Scene comparison data
━━━━━━━━━━━━━━━━━━━━━━━━━━━━━━

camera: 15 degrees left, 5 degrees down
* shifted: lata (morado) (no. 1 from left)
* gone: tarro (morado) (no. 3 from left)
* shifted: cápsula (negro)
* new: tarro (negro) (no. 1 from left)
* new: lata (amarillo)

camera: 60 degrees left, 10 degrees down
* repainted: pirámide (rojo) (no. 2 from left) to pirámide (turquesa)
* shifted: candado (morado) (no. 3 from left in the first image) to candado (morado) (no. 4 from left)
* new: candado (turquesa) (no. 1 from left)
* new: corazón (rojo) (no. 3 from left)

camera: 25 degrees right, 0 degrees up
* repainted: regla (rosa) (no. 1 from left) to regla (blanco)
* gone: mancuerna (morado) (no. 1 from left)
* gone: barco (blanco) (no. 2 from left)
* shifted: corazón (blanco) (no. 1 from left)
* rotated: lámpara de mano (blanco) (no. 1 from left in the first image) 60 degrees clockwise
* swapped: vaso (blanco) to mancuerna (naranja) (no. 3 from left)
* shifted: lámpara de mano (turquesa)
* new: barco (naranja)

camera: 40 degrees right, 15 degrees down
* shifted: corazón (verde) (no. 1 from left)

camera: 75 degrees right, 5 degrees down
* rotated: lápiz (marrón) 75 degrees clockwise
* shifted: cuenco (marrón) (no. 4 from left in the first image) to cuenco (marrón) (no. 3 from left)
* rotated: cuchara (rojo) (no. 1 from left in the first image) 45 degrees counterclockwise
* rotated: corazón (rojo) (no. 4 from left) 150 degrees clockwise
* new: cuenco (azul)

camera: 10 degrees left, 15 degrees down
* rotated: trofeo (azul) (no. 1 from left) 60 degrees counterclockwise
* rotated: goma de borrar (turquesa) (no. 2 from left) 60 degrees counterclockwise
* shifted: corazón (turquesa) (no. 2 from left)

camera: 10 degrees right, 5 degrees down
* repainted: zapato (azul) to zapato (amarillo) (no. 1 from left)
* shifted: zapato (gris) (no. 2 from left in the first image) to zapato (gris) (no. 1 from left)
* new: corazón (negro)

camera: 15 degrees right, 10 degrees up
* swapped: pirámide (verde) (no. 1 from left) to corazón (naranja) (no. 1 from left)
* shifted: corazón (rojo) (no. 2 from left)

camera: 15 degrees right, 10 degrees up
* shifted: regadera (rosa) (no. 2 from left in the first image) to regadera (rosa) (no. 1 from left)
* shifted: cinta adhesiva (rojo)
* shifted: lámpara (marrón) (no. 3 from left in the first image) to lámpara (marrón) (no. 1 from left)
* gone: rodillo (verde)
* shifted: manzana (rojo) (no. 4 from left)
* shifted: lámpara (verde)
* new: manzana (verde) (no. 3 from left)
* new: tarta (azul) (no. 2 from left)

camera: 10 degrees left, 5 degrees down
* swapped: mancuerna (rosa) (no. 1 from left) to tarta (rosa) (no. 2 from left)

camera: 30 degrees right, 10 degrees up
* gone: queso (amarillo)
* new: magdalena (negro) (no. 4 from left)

━━━━━━━━━━━━━━━━━━━━━━━━━━━━━━

#### EXERCISE OBJECTIVE
Copy every entry exactly, missing none.

#### EXERCISE OUTPUT
camera: 15 degrees left, 5 degrees down
* shifted: lata (morado) (no. 1 from left)
* gone: tarro (morado) (no. 3 from left)
* shifted: cápsula (negro)
* new: tarro (negro) (no. 1 from left)
* new: lata (amarillo)

camera: 60 degrees left, 10 degrees down
* repainted: pirámide (rojo) (no. 2 from left) to pirámide (turquesa)
* shifted: candado (morado) (no. 3 from left in the first image) to candado (morado) (no. 4 from left)
* new: candado (turquesa) (no. 1 from left)
* new: corazón (rojo) (no. 3 from left)

camera: 25 degrees right, 0 degrees up
* repainted: regla (rosa) (no. 1 from left) to regla (blanco)
* gone: mancuerna (morado) (no. 1 from left)
* gone: barco (blanco) (no. 2 from left)
* shifted: corazón (blanco) (no. 1 from left)
* rotated: lámpara de mano (blanco) (no. 1 from left in the first image) 60 degrees clockwise
* swapped: vaso (blanco) to mancuerna (naranja) (no. 3 from left)
* shifted: lámpara de mano (turquesa)
* new: barco (naranja)

camera: 40 degrees right, 15 degrees down
* shifted: corazón (verde) (no. 1 from left)

camera: 75 degrees right, 5 degrees down
* rotated: lápiz (marrón) 75 degrees clockwise
* shifted: cuenco (marrón) (no. 4 from left in the first image) to cuenco (marrón) (no. 3 from left)
* rotated: cuchara (rojo) (no. 1 from left in the first image) 45 degrees counterclockwise
* rotated: corazón (rojo) (no. 4 from left) 150 degrees clockwise
* new: cuenco (azul)

camera: 10 degrees left, 15 degrees down
* rotated: trofeo (azul) (no. 1 from left) 60 degrees counterclockwise
* rotated: goma de borrar (turquesa) (no. 2 from left) 60 degrees counterclockwise
* shifted: corazón (turquesa) (no. 2 from left)

camera: 10 degrees right, 5 degrees down
* repainted: zapato (azul) to zapato (amarillo) (no. 1 from left)
* shifted: zapato (gris) (no. 2 from left in the first image) to zapato (gris) (no. 1 from left)
* new: corazón (negro)

camera: 15 degrees right, 10 degrees up
* swapped: pirámide (verde) (no. 1 from left) to corazón (naranja) (no. 1 from left)
* shifted: corazón (rojo) (no. 2 from left)

camera: 15 degrees right, 10 degrees up
* shifted: regadera (rosa) (no. 2 from left in the first image) to regadera (rosa) (no. 1 from left)
* shifted: cinta adhesiva (rojo)
* shifted: lámpara (marrón) (no. 3 from left in the first image) to lámpara (marrón) (no. 1 from left)
* gone: rodillo (verde)
* shifted: manzana (rojo) (no. 4 from left)
* shifted: lámpara (verde)
* new: manzana (verde) (no. 3 from left)
* new: tarta (azul) (no. 2 from left)

camera: 10 degrees left, 5 degrees down
* swapped: mancuerna (rosa) (no. 1 from left) to tarta (rosa) (no. 2 from left)

camera: 30 degrees right, 10 degrees up
* gone: queso (amarillo)
* new: magdalena (negro) (no. 4 from left)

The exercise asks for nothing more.